> [Prompt]: A line qualifies if it holds the string "shifted". Copy every qualifying line from the records.

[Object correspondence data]
----
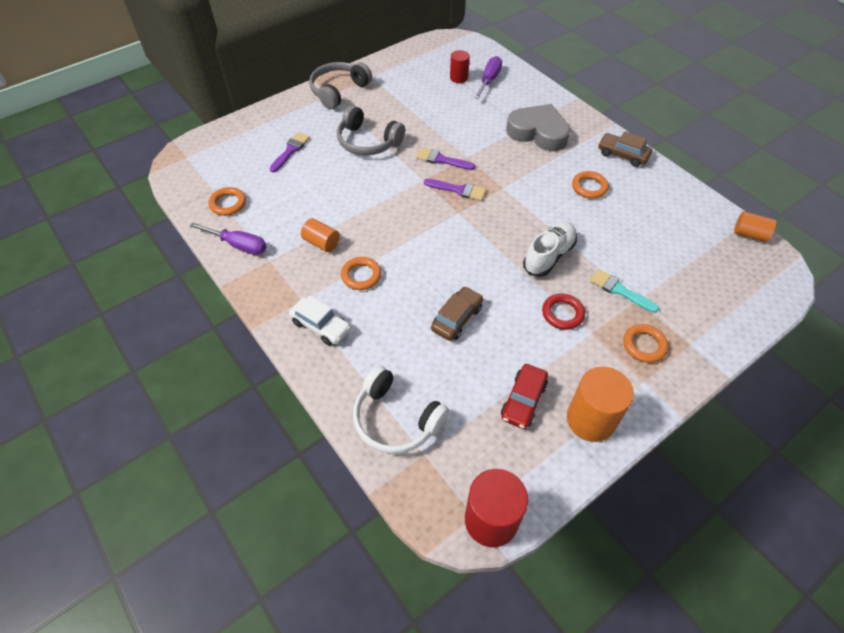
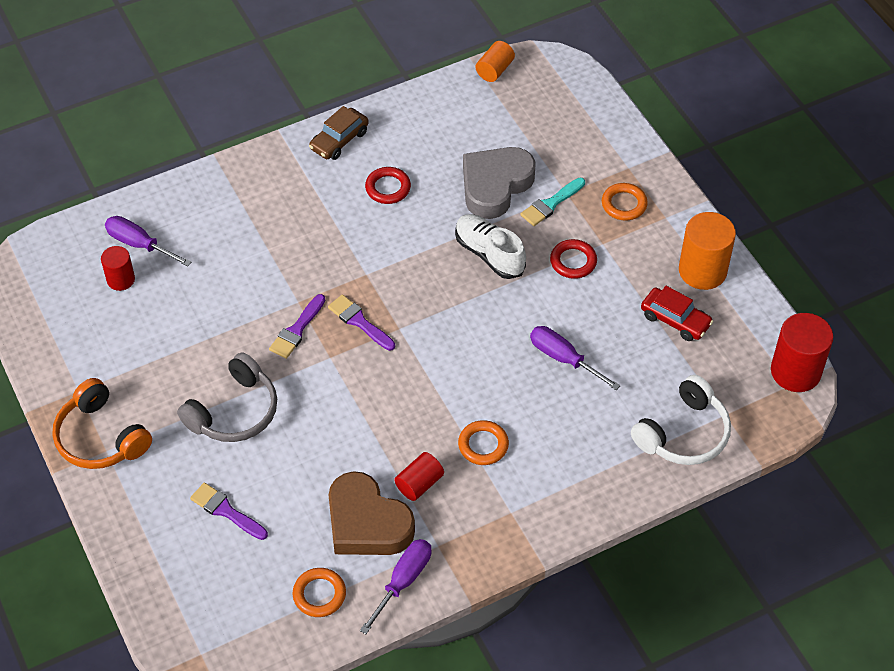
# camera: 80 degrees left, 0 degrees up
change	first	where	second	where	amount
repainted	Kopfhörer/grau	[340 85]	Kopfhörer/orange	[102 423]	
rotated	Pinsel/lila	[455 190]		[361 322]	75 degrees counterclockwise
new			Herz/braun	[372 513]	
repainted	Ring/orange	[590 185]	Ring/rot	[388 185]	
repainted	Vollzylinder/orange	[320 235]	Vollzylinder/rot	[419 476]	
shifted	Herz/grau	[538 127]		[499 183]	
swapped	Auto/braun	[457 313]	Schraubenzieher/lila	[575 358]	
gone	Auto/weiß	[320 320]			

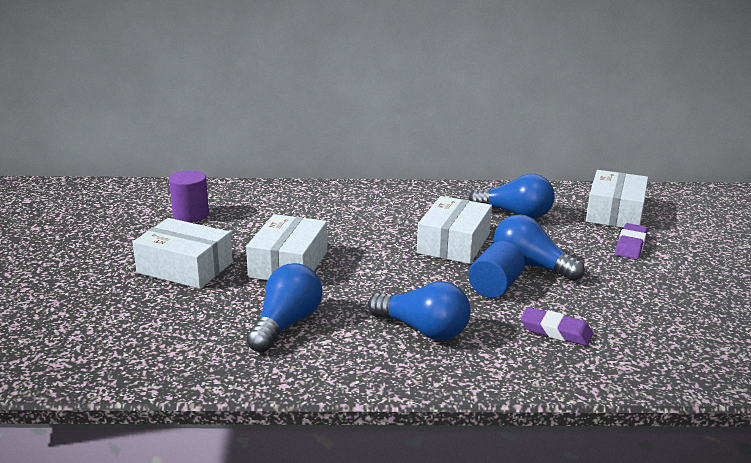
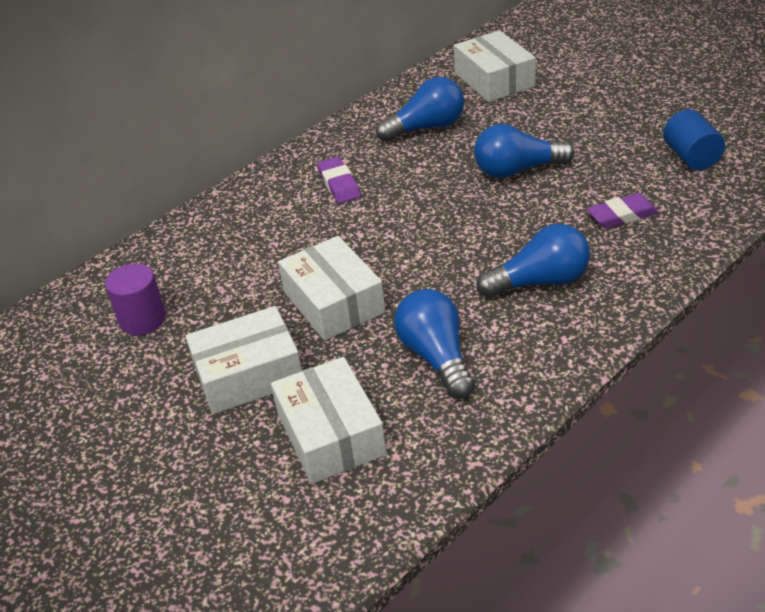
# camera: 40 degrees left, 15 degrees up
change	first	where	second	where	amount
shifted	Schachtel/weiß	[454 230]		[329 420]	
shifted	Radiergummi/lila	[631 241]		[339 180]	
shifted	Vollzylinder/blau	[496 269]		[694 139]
----
> [Exercise output]:
shifted	Herz/grau	[538 127]		[499 183]	
shifted	Schachtel/weiß	[454 230]		[329 420]	
shifted	Radiergummi/lila	[631 241]		[339 180]	
shifted	Vollzylinder/blau	[496 269]		[694 139]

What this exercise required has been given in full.